──────── INPUT MATERIAL ────────
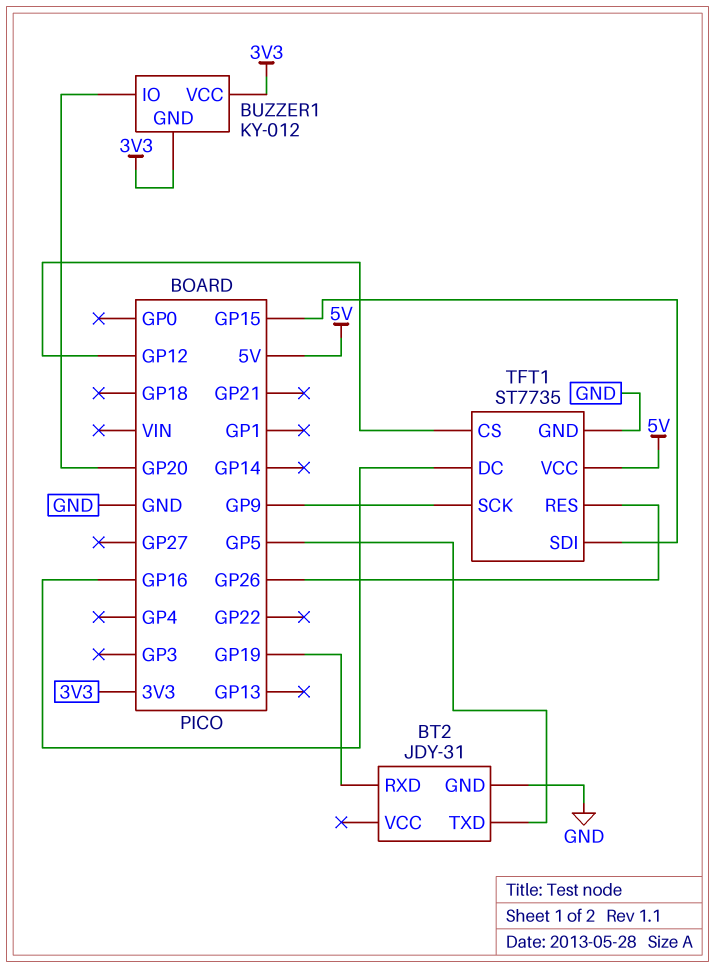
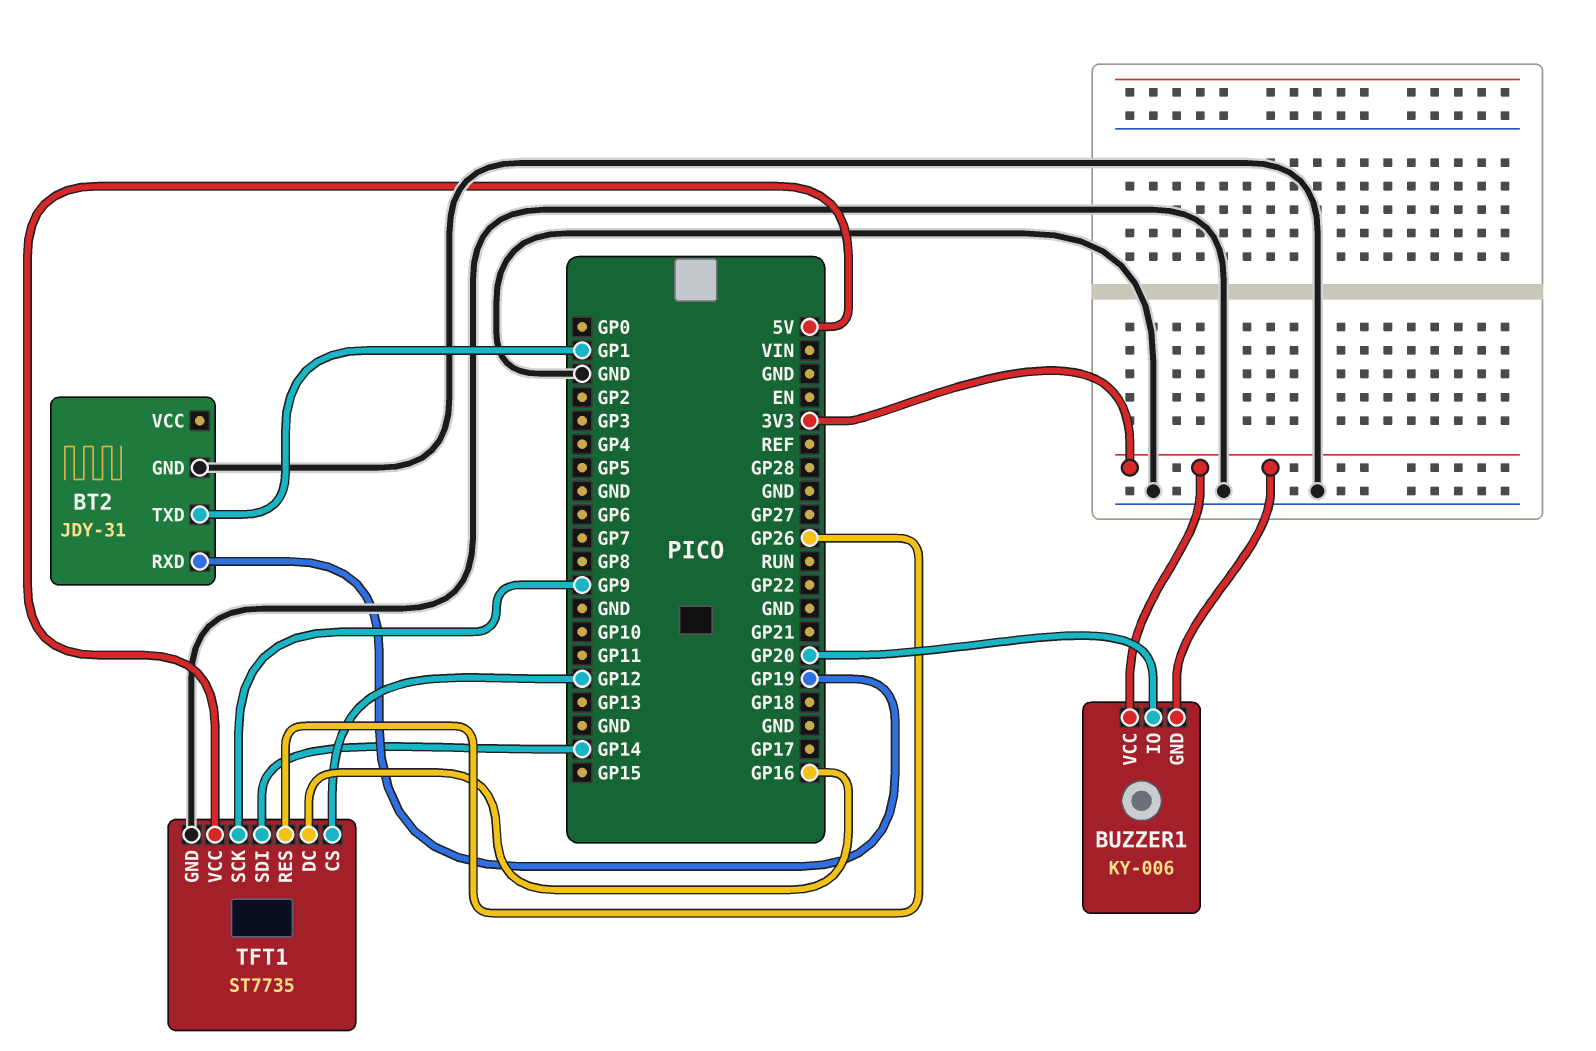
BT2 pin TXD: GP5 -> GP1
BUZZER1: KY-012 -> KY-006
TFT1 pin SDI: GP15 -> GP14

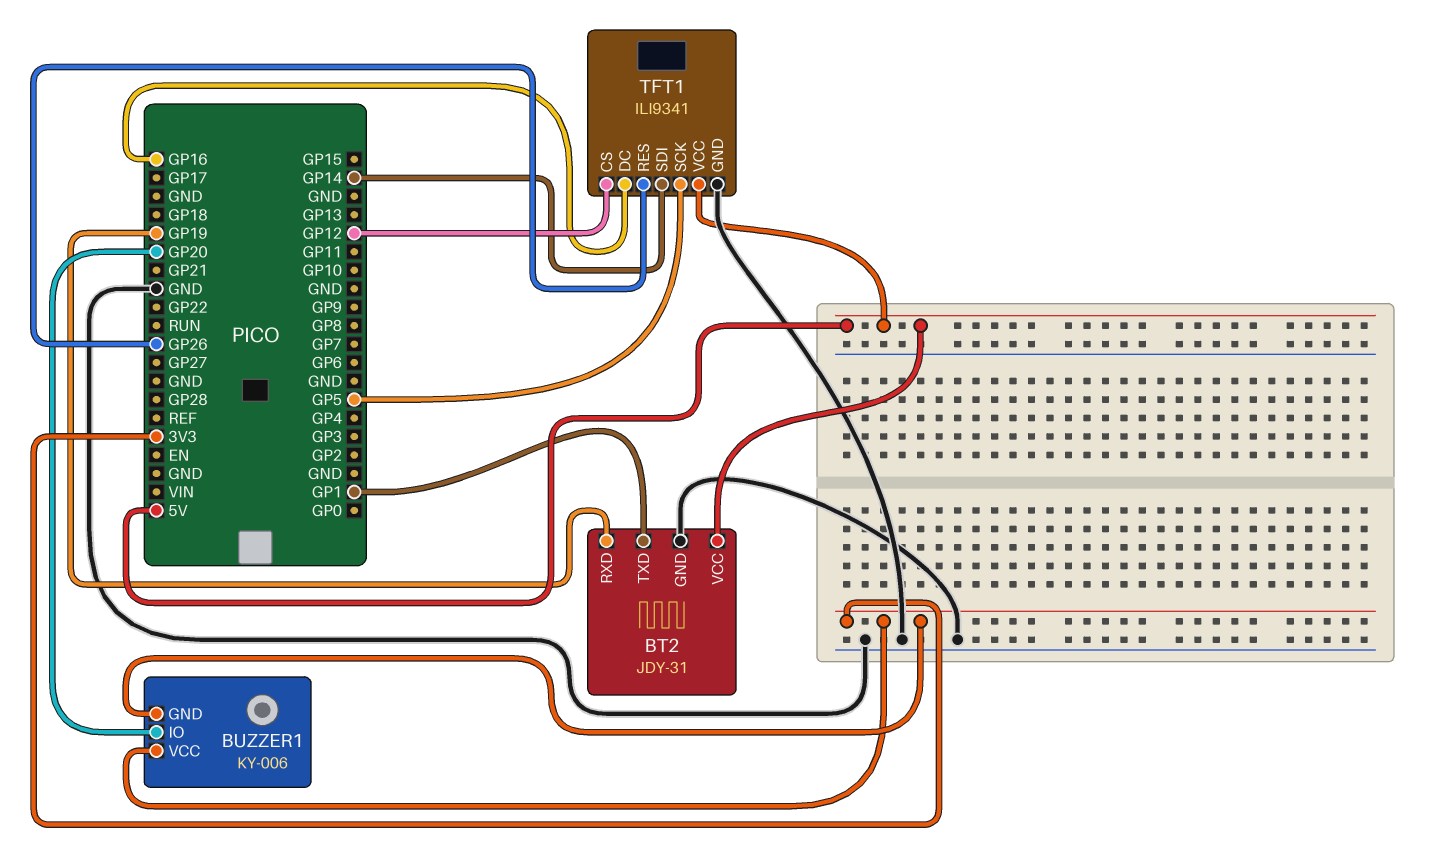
BT2 pin VCC: none -> 5V
TFT1: ST7735 -> ILI9341
TFT1 pin SCK: GP9 -> GP5

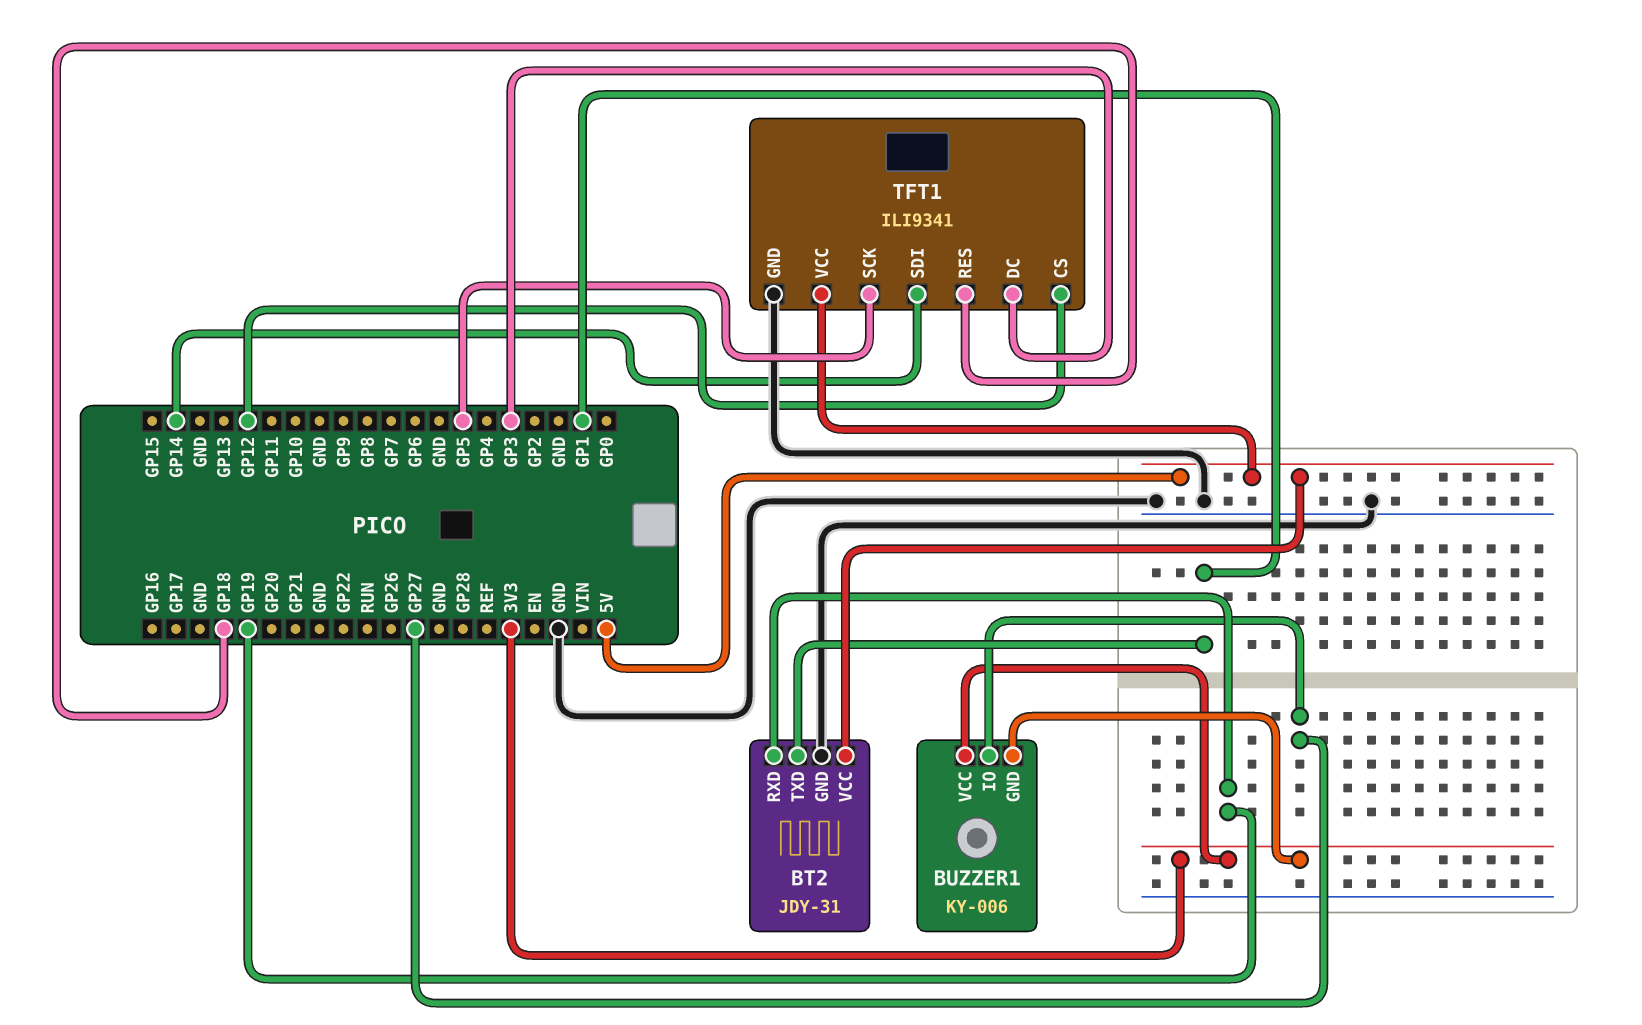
BUZZER1 pin IO: GP20 -> GP27
TFT1 pin DC: GP16 -> GP3
TFT1 pin RES: GP26 -> GP18

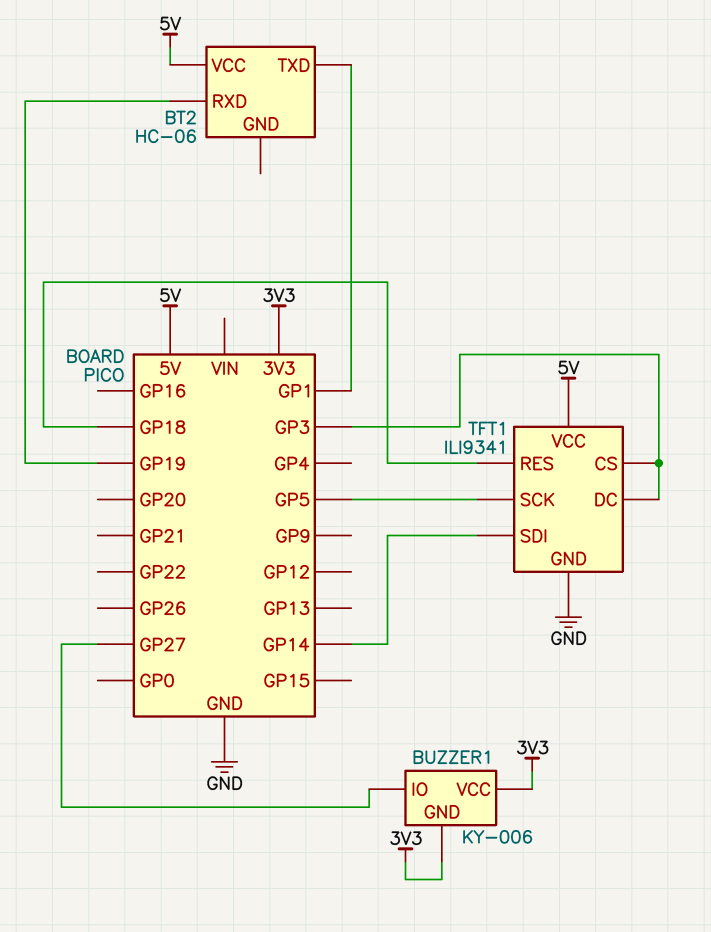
BT2: JDY-31 -> HC-06
BT2 pin GND: GND -> none
TFT1 pin CS: GP12 -> GP3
────────
- _ABOUT THIS EXERCISE_
From the entries above, extract every line where the word "none" appears.

- _EXERCISE RESULT_
BT2 pin VCC: none -> 5V
BT2 pin GND: GND -> none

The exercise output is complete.